## Material for this exercise
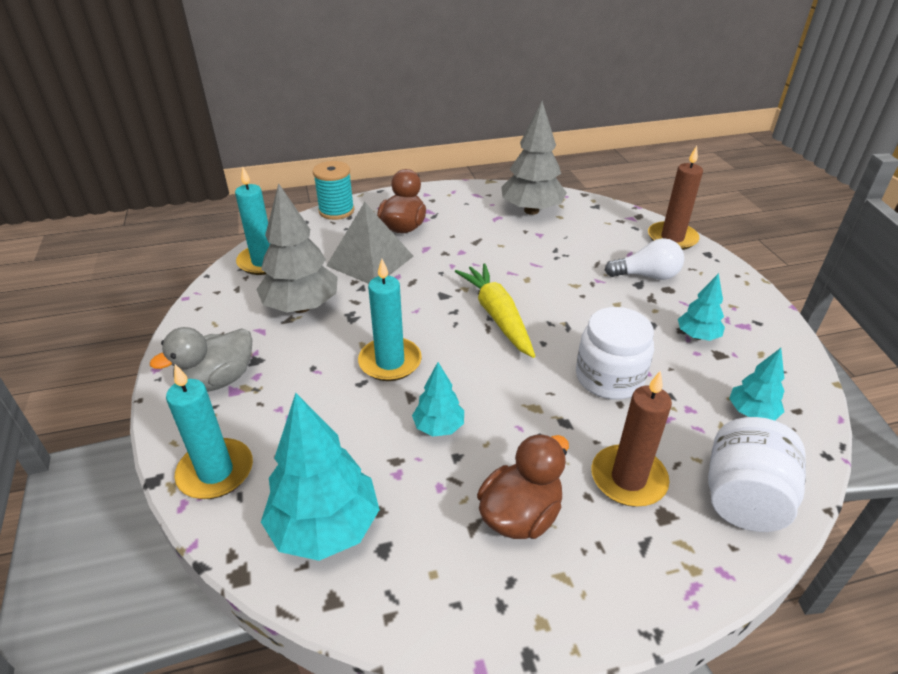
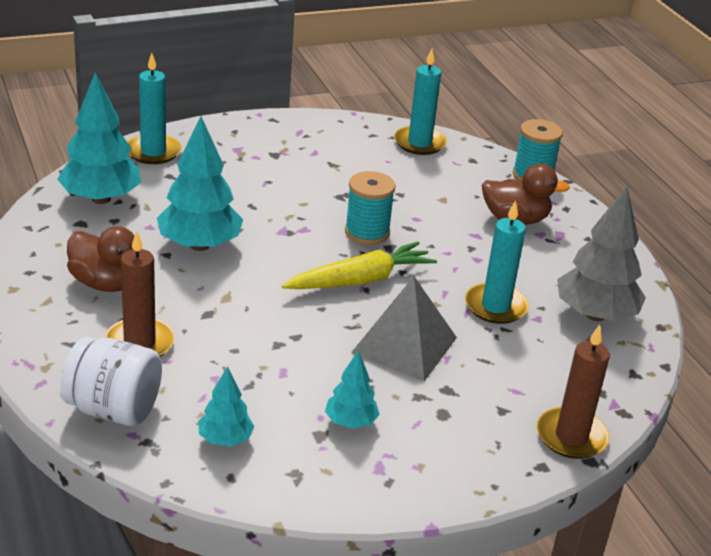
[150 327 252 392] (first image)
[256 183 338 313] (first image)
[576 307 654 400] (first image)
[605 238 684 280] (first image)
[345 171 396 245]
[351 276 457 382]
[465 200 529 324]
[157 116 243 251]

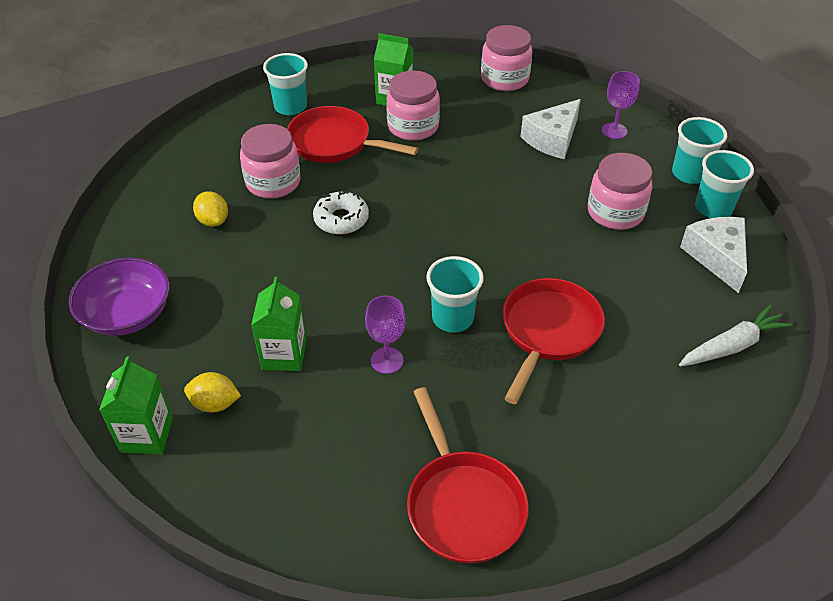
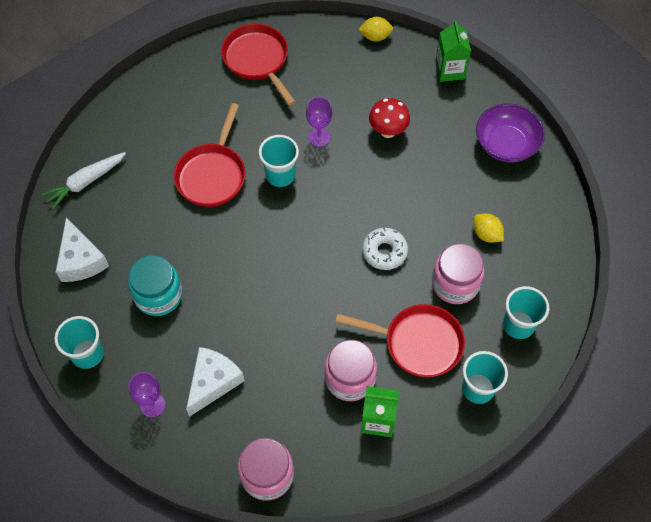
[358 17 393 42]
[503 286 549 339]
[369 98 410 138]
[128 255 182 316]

## Task requirements
Above are the records; give them all again exactly, apart from the pictures.

## Final answer
[150 327 252 392] (first image)
[256 183 338 313] (first image)
[576 307 654 400] (first image)
[605 238 684 280] (first image)
[345 171 396 245]
[351 276 457 382]
[465 200 529 324]
[157 116 243 251]

[358 17 393 42]
[503 286 549 339]
[369 98 410 138]
[128 255 182 316]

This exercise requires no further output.